- Directions: Please give again, word for word, the line that contains "orange slope I14:I15" and every line after it to the end of the data, with no other lines.

━━━━━ Source information

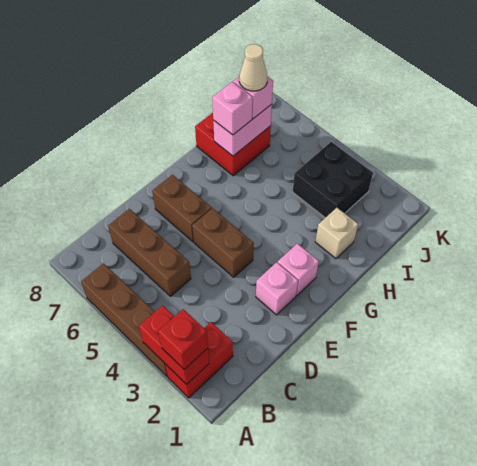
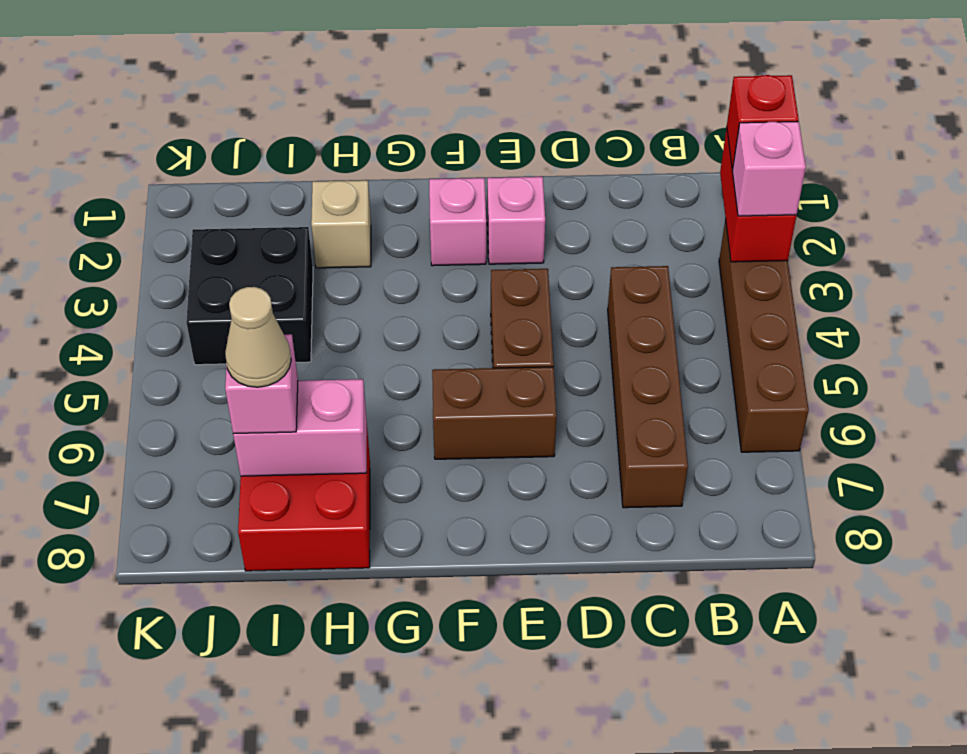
red brick A2:B2 level 1 -> none
brown brick C5:C7 level 1 -> brown brick C4:C7 level 1
brown brick E6:E7 level 1 -> brown brick E6:F6 level 1
pink brick H7 level 3 -> pink brick A3 level 3

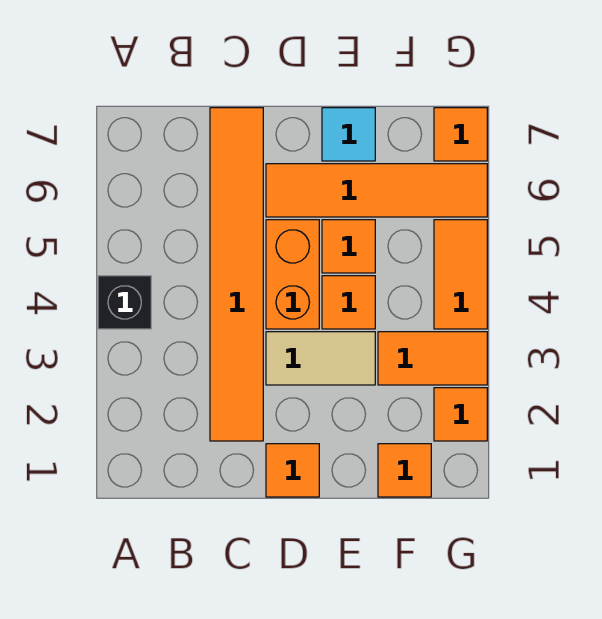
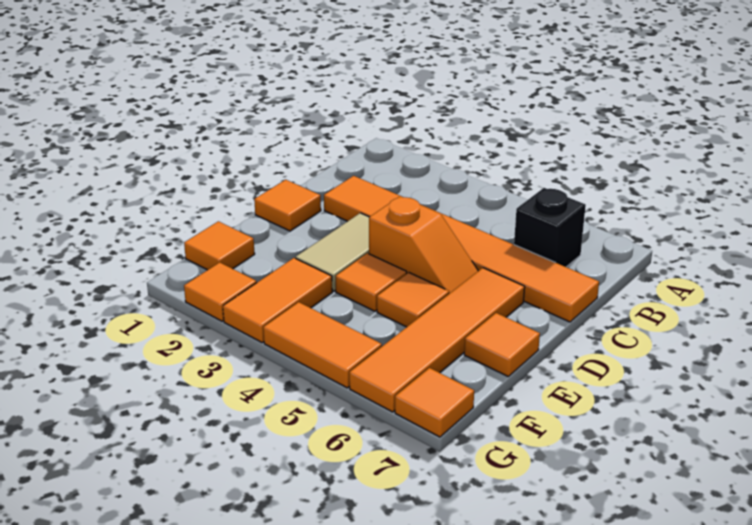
black brick A4 level 1 -> black brick B6 level 1
orange brick D4:D5 level 1 -> orange slope D4:D5 level 1 top 4
cyan tile E7 level 1 -> orange tile E7 level 1

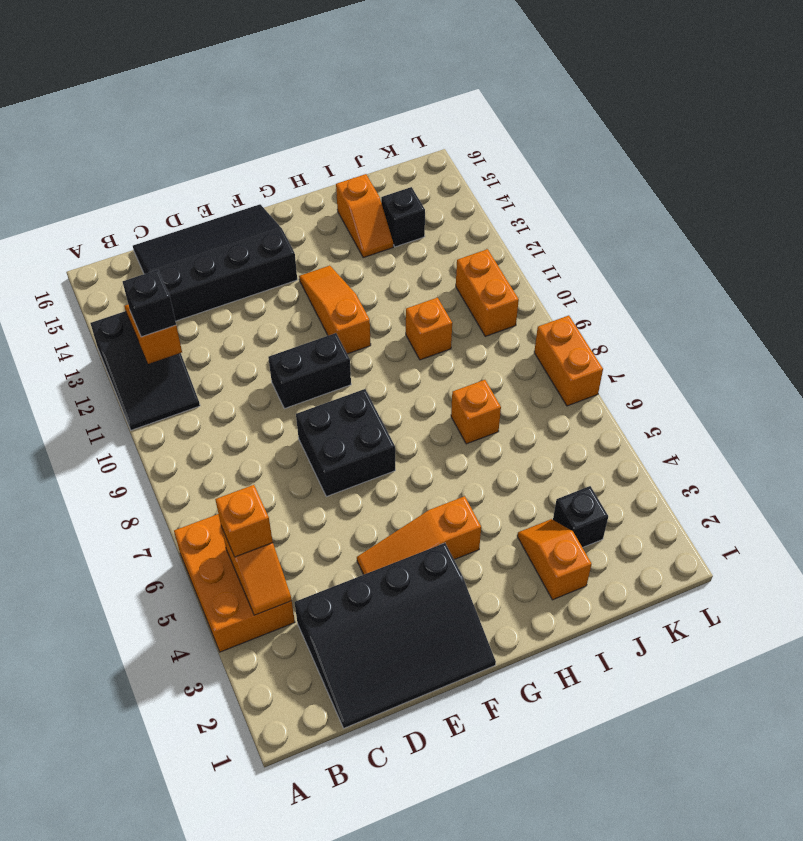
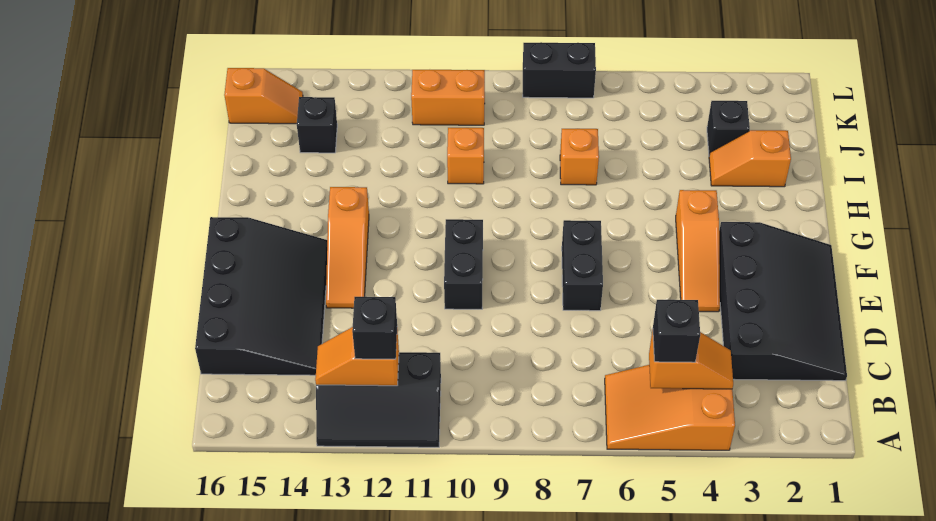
orange brick A4:B6 level 1 -> orange slope A4:B6 level 1 top 4
black slope A11:B13 level 1 top 13 -> black slope A11:B13 level 1 top B
orange brick B5 level 3 -> black brick B5 level 3
black slope C14:F16 level 1 top 14 -> black slope C14:F16 level 1 top 16
black brick E7:F8 level 1 -> black brick E7:F7 level 1
orange slope G11:G13 level 1 top 11 -> orange slope E13:G13 level 1 top G
orange slope I14:I15 level 1 top 15 -> orange slope K15:K16 level 1 top 16
orange brick L7:L8 level 1 -> black brick L7:L8 level 1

━━━━━━━━━━

- Result of this task:
orange slope I14:I15 level 1 top 15 -> orange slope K15:K16 level 1 top 16
orange brick L7:L8 level 1 -> black brick L7:L8 level 1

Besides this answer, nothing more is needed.